> [Task brief]
Reproduce the data below line by line, from its first line to the line with "change=colour; old=BLACK HOURGLASS;", both included, and nothing past that point.

> [Records supplied]

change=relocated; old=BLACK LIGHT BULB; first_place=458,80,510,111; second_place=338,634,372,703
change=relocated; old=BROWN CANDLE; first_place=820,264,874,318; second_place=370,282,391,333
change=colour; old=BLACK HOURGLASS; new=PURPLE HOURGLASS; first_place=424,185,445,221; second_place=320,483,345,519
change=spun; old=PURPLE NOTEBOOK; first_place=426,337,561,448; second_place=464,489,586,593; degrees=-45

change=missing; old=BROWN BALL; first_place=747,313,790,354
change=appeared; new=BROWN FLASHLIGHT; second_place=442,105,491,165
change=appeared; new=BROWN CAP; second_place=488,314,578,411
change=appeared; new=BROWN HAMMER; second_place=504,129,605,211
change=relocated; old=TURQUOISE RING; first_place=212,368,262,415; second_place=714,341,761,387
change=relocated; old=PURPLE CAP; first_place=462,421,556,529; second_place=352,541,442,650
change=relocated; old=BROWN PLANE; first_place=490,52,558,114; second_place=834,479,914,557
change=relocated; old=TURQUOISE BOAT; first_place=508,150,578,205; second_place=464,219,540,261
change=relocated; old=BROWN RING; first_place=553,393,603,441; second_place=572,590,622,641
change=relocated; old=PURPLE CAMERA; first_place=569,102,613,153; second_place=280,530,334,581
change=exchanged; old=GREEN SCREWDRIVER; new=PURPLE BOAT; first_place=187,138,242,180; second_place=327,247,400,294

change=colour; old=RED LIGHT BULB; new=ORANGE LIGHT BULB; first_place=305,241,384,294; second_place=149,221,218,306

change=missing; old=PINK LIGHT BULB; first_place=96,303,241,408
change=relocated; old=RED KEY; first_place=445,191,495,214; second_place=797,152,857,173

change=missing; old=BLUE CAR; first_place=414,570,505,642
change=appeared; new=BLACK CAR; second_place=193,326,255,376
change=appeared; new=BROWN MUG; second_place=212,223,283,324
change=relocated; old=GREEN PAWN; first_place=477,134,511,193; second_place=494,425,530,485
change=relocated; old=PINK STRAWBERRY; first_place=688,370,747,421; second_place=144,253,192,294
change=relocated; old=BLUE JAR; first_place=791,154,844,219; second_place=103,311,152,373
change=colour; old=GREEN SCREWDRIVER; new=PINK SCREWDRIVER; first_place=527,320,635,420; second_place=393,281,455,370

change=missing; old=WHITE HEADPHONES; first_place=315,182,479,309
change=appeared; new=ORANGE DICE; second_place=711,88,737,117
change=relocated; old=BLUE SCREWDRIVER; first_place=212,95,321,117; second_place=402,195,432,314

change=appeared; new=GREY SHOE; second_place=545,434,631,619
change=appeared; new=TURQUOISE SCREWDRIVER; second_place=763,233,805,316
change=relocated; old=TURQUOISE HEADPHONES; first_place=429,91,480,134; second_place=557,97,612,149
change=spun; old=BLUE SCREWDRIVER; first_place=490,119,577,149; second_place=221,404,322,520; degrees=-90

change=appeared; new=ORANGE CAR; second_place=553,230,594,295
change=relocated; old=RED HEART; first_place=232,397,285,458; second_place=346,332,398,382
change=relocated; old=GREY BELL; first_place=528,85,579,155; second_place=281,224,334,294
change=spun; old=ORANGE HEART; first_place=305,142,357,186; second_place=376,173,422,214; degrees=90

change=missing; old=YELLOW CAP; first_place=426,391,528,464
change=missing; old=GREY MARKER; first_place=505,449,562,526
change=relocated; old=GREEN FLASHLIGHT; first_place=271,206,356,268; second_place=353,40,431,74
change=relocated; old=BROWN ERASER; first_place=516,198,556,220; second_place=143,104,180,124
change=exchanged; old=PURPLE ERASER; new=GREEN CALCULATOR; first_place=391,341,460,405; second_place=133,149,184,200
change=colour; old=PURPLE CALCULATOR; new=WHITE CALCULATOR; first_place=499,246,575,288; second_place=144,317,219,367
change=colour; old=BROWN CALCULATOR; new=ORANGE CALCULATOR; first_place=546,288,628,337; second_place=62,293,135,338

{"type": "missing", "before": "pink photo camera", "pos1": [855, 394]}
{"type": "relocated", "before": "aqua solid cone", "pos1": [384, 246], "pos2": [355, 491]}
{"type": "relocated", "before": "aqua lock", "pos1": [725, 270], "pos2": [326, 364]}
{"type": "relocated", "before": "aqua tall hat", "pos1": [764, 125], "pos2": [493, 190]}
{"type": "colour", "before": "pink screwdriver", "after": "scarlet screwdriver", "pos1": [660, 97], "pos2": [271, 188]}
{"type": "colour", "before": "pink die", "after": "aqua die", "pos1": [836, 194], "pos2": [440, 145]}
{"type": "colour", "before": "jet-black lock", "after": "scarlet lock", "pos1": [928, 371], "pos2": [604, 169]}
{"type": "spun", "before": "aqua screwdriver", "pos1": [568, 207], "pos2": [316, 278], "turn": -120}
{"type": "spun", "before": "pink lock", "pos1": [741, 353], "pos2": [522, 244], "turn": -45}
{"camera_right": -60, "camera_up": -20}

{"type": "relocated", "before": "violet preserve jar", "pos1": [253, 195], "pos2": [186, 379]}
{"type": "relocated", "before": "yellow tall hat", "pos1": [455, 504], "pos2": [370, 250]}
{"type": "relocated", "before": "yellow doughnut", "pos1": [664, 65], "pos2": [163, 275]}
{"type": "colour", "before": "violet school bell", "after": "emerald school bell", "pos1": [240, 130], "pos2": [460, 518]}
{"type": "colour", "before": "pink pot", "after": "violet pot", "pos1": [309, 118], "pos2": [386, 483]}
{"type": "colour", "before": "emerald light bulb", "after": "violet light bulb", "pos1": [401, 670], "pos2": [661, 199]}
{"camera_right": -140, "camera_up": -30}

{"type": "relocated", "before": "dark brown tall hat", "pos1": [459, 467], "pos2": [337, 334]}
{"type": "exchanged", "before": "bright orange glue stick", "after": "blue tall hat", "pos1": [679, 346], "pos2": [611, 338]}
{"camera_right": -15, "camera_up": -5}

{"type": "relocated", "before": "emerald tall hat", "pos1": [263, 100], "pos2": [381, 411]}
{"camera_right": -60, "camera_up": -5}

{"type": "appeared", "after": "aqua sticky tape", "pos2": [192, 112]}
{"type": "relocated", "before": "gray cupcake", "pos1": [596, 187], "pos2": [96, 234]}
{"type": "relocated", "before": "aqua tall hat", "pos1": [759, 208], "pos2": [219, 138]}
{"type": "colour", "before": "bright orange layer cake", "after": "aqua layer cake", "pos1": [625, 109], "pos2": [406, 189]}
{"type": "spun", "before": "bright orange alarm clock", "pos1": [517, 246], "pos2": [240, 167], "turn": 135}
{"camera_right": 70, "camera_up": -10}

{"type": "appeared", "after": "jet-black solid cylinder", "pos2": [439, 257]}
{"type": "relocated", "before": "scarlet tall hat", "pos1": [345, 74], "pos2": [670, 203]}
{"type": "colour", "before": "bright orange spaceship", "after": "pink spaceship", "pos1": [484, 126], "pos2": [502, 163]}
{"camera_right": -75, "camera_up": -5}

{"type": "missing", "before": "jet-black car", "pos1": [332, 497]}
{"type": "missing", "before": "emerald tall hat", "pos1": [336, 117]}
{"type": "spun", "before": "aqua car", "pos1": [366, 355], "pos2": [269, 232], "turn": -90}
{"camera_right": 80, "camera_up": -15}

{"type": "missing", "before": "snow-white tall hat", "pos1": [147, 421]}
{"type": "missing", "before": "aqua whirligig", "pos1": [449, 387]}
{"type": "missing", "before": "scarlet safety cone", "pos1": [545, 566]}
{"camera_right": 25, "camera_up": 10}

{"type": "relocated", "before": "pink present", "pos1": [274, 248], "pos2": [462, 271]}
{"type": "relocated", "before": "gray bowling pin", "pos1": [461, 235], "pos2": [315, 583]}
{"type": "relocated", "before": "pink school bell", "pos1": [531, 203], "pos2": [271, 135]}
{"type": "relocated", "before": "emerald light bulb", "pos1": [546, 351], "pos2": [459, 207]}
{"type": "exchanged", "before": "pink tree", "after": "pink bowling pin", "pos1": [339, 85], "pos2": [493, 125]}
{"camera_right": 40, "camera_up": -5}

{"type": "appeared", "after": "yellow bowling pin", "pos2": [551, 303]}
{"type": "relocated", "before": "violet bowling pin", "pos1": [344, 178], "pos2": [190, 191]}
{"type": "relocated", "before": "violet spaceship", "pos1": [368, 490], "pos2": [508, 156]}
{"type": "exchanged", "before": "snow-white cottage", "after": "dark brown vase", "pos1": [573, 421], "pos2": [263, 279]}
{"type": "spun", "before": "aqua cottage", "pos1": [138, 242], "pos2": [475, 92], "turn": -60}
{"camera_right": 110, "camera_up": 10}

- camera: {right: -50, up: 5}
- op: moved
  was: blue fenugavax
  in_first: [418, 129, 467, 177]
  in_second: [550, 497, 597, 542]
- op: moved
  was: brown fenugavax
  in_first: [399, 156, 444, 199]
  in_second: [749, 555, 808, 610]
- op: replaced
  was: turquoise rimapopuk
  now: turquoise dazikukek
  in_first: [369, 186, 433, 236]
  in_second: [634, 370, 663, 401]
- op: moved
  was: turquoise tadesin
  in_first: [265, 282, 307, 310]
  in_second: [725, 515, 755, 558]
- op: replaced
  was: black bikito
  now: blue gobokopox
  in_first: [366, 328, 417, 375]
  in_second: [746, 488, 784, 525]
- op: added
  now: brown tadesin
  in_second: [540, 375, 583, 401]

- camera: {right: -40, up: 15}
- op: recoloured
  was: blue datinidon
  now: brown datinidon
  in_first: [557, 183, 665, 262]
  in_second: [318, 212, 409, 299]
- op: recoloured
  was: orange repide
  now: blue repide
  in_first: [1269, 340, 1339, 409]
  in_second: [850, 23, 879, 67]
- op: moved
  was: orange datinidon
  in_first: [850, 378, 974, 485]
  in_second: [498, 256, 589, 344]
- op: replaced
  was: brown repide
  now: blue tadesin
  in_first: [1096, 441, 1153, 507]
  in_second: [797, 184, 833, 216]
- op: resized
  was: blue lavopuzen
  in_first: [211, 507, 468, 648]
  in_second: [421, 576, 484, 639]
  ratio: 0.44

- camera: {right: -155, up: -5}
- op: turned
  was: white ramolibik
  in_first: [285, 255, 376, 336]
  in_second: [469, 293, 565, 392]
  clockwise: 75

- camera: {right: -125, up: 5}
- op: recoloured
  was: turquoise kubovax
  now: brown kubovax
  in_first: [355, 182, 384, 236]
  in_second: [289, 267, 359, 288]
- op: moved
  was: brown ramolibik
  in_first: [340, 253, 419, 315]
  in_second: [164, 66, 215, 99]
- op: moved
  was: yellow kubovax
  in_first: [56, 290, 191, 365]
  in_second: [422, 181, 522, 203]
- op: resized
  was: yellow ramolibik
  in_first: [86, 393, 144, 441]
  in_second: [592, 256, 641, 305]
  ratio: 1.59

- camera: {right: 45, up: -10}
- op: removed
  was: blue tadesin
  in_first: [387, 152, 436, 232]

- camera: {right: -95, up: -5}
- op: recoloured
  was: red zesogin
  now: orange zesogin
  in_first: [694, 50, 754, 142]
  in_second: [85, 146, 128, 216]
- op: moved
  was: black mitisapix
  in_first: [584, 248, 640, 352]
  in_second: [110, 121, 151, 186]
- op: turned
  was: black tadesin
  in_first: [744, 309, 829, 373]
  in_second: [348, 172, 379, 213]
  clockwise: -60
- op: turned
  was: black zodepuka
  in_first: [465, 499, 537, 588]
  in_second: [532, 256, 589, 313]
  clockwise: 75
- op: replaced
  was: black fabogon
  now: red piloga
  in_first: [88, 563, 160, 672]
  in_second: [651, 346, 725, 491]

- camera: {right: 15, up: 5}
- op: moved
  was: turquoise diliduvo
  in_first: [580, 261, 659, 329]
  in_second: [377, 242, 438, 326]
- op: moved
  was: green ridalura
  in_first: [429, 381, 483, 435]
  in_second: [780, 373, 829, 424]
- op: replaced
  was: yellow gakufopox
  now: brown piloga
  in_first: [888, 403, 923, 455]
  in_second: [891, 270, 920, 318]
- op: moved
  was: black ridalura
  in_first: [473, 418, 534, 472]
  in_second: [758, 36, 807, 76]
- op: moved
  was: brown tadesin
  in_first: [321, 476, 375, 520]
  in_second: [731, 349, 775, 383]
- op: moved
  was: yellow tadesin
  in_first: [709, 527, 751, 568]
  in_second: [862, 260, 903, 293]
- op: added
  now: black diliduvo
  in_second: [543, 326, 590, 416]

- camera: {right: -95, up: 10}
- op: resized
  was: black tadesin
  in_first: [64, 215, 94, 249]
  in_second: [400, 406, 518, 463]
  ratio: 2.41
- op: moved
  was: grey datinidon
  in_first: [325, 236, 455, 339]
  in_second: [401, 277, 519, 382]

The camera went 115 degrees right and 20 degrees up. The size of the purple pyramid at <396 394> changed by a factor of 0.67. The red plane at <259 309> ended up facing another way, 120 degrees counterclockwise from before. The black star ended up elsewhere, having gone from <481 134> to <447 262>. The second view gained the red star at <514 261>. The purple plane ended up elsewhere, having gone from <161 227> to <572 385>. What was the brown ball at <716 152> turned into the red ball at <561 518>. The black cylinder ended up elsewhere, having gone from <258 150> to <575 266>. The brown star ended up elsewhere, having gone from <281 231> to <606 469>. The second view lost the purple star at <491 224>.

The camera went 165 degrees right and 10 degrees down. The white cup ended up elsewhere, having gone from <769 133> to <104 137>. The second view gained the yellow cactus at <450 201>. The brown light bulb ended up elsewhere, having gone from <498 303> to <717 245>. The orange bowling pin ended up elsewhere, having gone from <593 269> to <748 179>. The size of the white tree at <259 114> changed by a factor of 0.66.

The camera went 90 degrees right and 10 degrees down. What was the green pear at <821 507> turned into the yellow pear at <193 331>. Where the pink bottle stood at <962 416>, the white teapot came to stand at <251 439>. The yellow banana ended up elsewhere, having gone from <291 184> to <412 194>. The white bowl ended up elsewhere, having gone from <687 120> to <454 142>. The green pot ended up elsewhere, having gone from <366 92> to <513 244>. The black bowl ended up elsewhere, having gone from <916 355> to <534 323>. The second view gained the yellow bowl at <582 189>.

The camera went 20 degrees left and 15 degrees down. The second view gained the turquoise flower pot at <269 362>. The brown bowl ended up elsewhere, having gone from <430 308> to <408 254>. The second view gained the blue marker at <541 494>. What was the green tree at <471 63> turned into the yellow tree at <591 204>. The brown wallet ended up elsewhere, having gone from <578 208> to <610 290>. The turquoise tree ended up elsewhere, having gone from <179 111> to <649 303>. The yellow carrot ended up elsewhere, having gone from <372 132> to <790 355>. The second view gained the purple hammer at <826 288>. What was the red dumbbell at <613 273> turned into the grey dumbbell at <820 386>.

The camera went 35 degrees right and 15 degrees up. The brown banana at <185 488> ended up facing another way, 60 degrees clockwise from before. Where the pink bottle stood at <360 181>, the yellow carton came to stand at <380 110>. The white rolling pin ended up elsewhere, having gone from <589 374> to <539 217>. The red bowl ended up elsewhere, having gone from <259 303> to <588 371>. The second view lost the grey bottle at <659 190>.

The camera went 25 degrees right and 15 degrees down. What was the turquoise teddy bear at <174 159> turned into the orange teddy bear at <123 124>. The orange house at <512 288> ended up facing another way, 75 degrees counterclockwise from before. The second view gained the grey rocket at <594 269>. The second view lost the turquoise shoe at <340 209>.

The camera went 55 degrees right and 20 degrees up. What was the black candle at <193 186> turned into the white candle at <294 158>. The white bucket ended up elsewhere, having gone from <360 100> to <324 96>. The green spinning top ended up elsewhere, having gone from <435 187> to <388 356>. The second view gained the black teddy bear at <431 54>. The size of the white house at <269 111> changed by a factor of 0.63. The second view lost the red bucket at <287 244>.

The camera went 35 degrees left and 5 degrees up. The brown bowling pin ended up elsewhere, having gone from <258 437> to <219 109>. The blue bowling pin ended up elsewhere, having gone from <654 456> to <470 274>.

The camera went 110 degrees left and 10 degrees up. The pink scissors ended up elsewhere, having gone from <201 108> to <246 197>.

> [Solved exercise]
change=relocated; old=BLACK LIGHT BULB; first_place=458,80,510,111; second_place=338,634,372,703
change=relocated; old=BROWN CANDLE; first_place=820,264,874,318; second_place=370,282,391,333
change=colour; old=BLACK HOURGLASS; new=PURPLE HOURGLASS; first_place=424,185,445,221; second_place=320,483,345,519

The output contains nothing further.